(The records Opens)

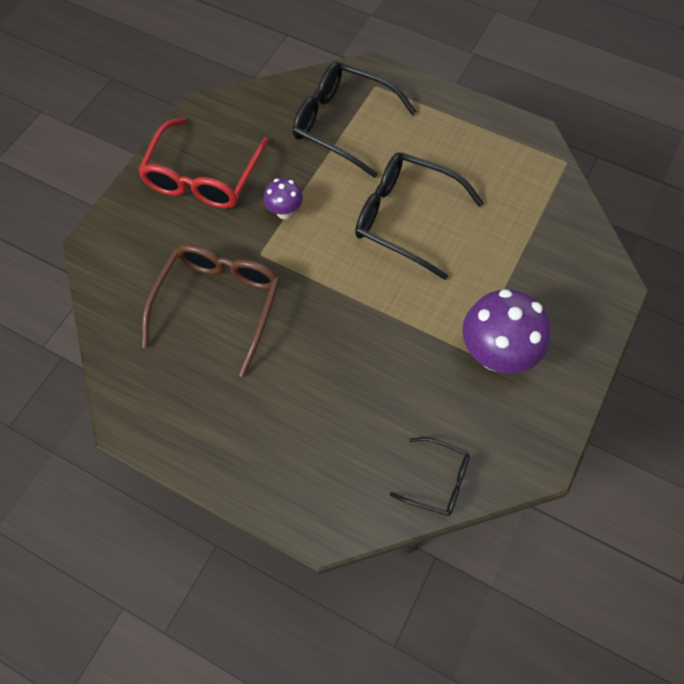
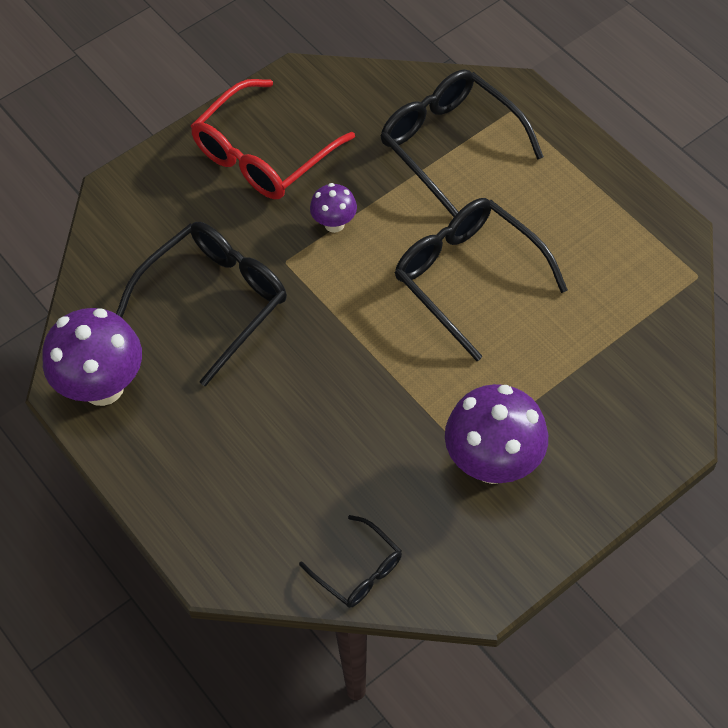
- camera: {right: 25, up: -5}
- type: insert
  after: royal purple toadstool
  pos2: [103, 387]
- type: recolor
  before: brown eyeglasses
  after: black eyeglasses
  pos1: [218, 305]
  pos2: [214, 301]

(The records Closes)

■ Exercise objective ■
The full listing, reproduced exactly and without pictures, is the expected output.

■ Result below ■
- camera: {right: 25, up: -5}
- type: insert
  after: royal purple toadstool
  pos2: [103, 387]
- type: recolor
  before: brown eyeglasses
  after: black eyeglasses
  pos1: [218, 305]
  pos2: [214, 301]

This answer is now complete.